(Itemized modification records)
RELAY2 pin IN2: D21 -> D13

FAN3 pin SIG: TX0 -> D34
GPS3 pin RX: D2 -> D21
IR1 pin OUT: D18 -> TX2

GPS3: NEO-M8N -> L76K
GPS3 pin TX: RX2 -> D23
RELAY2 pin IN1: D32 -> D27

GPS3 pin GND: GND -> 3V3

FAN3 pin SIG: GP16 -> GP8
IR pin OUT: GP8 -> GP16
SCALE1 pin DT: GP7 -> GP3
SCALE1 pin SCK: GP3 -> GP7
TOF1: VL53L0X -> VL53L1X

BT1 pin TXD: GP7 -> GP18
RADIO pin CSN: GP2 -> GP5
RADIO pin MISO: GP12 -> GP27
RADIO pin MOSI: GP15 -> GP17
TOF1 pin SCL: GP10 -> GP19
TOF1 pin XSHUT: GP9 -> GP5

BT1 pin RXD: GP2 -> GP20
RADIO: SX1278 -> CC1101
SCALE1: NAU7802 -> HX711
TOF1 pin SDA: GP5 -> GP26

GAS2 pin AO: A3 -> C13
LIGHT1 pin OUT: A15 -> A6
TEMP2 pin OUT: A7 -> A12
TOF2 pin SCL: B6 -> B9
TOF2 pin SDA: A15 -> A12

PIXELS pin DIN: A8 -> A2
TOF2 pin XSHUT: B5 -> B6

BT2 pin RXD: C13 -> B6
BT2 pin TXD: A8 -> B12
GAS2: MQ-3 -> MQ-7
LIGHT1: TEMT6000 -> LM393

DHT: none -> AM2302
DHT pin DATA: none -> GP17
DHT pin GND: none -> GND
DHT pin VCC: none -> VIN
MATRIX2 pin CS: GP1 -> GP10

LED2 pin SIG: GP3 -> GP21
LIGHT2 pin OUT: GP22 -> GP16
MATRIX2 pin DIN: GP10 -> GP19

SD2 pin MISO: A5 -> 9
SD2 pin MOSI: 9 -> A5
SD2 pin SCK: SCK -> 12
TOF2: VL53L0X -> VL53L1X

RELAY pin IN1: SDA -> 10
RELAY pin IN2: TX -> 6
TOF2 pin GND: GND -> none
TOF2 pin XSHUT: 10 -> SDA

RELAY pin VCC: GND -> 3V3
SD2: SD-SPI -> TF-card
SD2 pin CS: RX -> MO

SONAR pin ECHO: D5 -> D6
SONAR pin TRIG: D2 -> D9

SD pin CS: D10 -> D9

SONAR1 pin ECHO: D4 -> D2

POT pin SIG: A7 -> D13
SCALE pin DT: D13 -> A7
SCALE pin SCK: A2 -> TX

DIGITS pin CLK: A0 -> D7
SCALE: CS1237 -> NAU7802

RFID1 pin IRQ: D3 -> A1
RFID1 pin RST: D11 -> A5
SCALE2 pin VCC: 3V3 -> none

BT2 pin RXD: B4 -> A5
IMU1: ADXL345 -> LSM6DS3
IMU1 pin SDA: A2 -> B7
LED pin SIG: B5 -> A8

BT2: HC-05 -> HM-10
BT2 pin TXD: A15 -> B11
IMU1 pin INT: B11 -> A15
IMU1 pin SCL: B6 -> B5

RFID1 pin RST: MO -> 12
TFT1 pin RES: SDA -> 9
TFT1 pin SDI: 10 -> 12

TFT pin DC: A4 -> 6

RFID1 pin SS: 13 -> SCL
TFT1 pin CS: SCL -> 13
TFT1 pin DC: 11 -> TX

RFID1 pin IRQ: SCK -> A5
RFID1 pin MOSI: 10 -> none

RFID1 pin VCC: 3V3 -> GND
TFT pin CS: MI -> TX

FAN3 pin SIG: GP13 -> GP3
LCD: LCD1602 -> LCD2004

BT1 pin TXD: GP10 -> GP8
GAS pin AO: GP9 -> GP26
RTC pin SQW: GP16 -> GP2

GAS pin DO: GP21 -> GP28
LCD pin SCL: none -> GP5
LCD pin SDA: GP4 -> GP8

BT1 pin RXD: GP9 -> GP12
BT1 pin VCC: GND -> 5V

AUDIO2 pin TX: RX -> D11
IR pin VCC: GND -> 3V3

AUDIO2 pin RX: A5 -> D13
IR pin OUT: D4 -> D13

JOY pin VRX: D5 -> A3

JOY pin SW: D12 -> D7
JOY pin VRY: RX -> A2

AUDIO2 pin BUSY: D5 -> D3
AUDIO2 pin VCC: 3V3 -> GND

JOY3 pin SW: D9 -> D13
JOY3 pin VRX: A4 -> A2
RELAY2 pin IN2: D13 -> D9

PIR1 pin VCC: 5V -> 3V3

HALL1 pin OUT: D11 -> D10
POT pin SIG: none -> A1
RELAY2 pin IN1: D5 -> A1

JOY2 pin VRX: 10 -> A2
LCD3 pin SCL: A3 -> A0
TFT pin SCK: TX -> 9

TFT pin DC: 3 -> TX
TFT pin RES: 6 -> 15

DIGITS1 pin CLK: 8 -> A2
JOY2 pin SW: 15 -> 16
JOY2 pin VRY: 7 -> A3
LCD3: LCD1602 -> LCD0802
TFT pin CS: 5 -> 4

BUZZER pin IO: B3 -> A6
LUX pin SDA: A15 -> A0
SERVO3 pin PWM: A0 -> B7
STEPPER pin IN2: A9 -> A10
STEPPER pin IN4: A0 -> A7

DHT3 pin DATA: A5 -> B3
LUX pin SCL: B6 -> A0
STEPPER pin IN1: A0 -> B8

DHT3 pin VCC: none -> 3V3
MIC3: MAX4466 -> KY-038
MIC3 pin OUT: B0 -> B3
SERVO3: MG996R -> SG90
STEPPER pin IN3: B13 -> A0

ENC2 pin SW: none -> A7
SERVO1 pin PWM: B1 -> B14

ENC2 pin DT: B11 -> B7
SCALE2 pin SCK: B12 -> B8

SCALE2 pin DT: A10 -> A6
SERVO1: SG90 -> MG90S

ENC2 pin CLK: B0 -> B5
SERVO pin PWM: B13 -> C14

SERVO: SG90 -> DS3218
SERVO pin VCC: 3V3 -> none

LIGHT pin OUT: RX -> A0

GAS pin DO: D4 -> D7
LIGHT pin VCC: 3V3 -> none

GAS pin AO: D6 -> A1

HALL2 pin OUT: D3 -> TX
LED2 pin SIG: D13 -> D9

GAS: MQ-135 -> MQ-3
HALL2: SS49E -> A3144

Task details: Your reply should contain every entry, repeated exactly.

Result of this exercise:
RELAY2 pin IN2: D21 -> D13

FAN3 pin SIG: TX0 -> D34
GPS3 pin RX: D2 -> D21
IR1 pin OUT: D18 -> TX2

GPS3: NEO-M8N -> L76K
GPS3 pin TX: RX2 -> D23
RELAY2 pin IN1: D32 -> D27

GPS3 pin GND: GND -> 3V3

FAN3 pin SIG: GP16 -> GP8
IR pin OUT: GP8 -> GP16
SCALE1 pin DT: GP7 -> GP3
SCALE1 pin SCK: GP3 -> GP7
TOF1: VL53L0X -> VL53L1X

BT1 pin TXD: GP7 -> GP18
RADIO pin CSN: GP2 -> GP5
RADIO pin MISO: GP12 -> GP27
RADIO pin MOSI: GP15 -> GP17
TOF1 pin SCL: GP10 -> GP19
TOF1 pin XSHUT: GP9 -> GP5

BT1 pin RXD: GP2 -> GP20
RADIO: SX1278 -> CC1101
SCALE1: NAU7802 -> HX711
TOF1 pin SDA: GP5 -> GP26

GAS2 pin AO: A3 -> C13
LIGHT1 pin OUT: A15 -> A6
TEMP2 pin OUT: A7 -> A12
TOF2 pin SCL: B6 -> B9
TOF2 pin SDA: A15 -> A12

PIXELS pin DIN: A8 -> A2
TOF2 pin XSHUT: B5 -> B6

BT2 pin RXD: C13 -> B6
BT2 pin TXD: A8 -> B12
GAS2: MQ-3 -> MQ-7
LIGHT1: TEMT6000 -> LM393

DHT: none -> AM2302
DHT pin DATA: none -> GP17
DHT pin GND: none -> GND
DHT pin VCC: none -> VIN
MATRIX2 pin CS: GP1 -> GP10

LED2 pin SIG: GP3 -> GP21
LIGHT2 pin OUT: GP22 -> GP16
MATRIX2 pin DIN: GP10 -> GP19

SD2 pin MISO: A5 -> 9
SD2 pin MOSI: 9 -> A5
SD2 pin SCK: SCK -> 12
TOF2: VL53L0X -> VL53L1X

RELAY pin IN1: SDA -> 10
RELAY pin IN2: TX -> 6
TOF2 pin GND: GND -> none
TOF2 pin XSHUT: 10 -> SDA

RELAY pin VCC: GND -> 3V3
SD2: SD-SPI -> TF-card
SD2 pin CS: RX -> MO

SONAR pin ECHO: D5 -> D6
SONAR pin TRIG: D2 -> D9

SD pin CS: D10 -> D9

SONAR1 pin ECHO: D4 -> D2

POT pin SIG: A7 -> D13
SCALE pin DT: D13 -> A7
SCALE pin SCK: A2 -> TX

DIGITS pin CLK: A0 -> D7
SCALE: CS1237 -> NAU7802

RFID1 pin IRQ: D3 -> A1
RFID1 pin RST: D11 -> A5
SCALE2 pin VCC: 3V3 -> none

BT2 pin RXD: B4 -> A5
IMU1: ADXL345 -> LSM6DS3
IMU1 pin SDA: A2 -> B7
LED pin SIG: B5 -> A8

BT2: HC-05 -> HM-10
BT2 pin TXD: A15 -> B11
IMU1 pin INT: B11 -> A15
IMU1 pin SCL: B6 -> B5

RFID1 pin RST: MO -> 12
TFT1 pin RES: SDA -> 9
TFT1 pin SDI: 10 -> 12

TFT pin DC: A4 -> 6

RFID1 pin SS: 13 -> SCL
TFT1 pin CS: SCL -> 13
TFT1 pin DC: 11 -> TX

RFID1 pin IRQ: SCK -> A5
RFID1 pin MOSI: 10 -> none

RFID1 pin VCC: 3V3 -> GND
TFT pin CS: MI -> TX

FAN3 pin SIG: GP13 -> GP3
LCD: LCD1602 -> LCD2004

BT1 pin TXD: GP10 -> GP8
GAS pin AO: GP9 -> GP26
RTC pin SQW: GP16 -> GP2

GAS pin DO: GP21 -> GP28
LCD pin SCL: none -> GP5
LCD pin SDA: GP4 -> GP8

BT1 pin RXD: GP9 -> GP12
BT1 pin VCC: GND -> 5V

AUDIO2 pin TX: RX -> D11
IR pin VCC: GND -> 3V3

AUDIO2 pin RX: A5 -> D13
IR pin OUT: D4 -> D13

JOY pin VRX: D5 -> A3

JOY pin SW: D12 -> D7
JOY pin VRY: RX -> A2

AUDIO2 pin BUSY: D5 -> D3
AUDIO2 pin VCC: 3V3 -> GND

JOY3 pin SW: D9 -> D13
JOY3 pin VRX: A4 -> A2
RELAY2 pin IN2: D13 -> D9

PIR1 pin VCC: 5V -> 3V3

HALL1 pin OUT: D11 -> D10
POT pin SIG: none -> A1
RELAY2 pin IN1: D5 -> A1

JOY2 pin VRX: 10 -> A2
LCD3 pin SCL: A3 -> A0
TFT pin SCK: TX -> 9

TFT pin DC: 3 -> TX
TFT pin RES: 6 -> 15

DIGITS1 pin CLK: 8 -> A2
JOY2 pin SW: 15 -> 16
JOY2 pin VRY: 7 -> A3
LCD3: LCD1602 -> LCD0802
TFT pin CS: 5 -> 4

BUZZER pin IO: B3 -> A6
LUX pin SDA: A15 -> A0
SERVO3 pin PWM: A0 -> B7
STEPPER pin IN2: A9 -> A10
STEPPER pin IN4: A0 -> A7

DHT3 pin DATA: A5 -> B3
LUX pin SCL: B6 -> A0
STEPPER pin IN1: A0 -> B8

DHT3 pin VCC: none -> 3V3
MIC3: MAX4466 -> KY-038
MIC3 pin OUT: B0 -> B3
SERVO3: MG996R -> SG90
STEPPER pin IN3: B13 -> A0

ENC2 pin SW: none -> A7
SERVO1 pin PWM: B1 -> B14

ENC2 pin DT: B11 -> B7
SCALE2 pin SCK: B12 -> B8

SCALE2 pin DT: A10 -> A6
SERVO1: SG90 -> MG90S

ENC2 pin CLK: B0 -> B5
SERVO pin PWM: B13 -> C14

SERVO: SG90 -> DS3218
SERVO pin VCC: 3V3 -> none

LIGHT pin OUT: RX -> A0

GAS pin DO: D4 -> D7
LIGHT pin VCC: 3V3 -> none

GAS pin AO: D6 -> A1

HALL2 pin OUT: D3 -> TX
LED2 pin SIG: D13 -> D9

GAS: MQ-135 -> MQ-3
HALL2: SS49E -> A3144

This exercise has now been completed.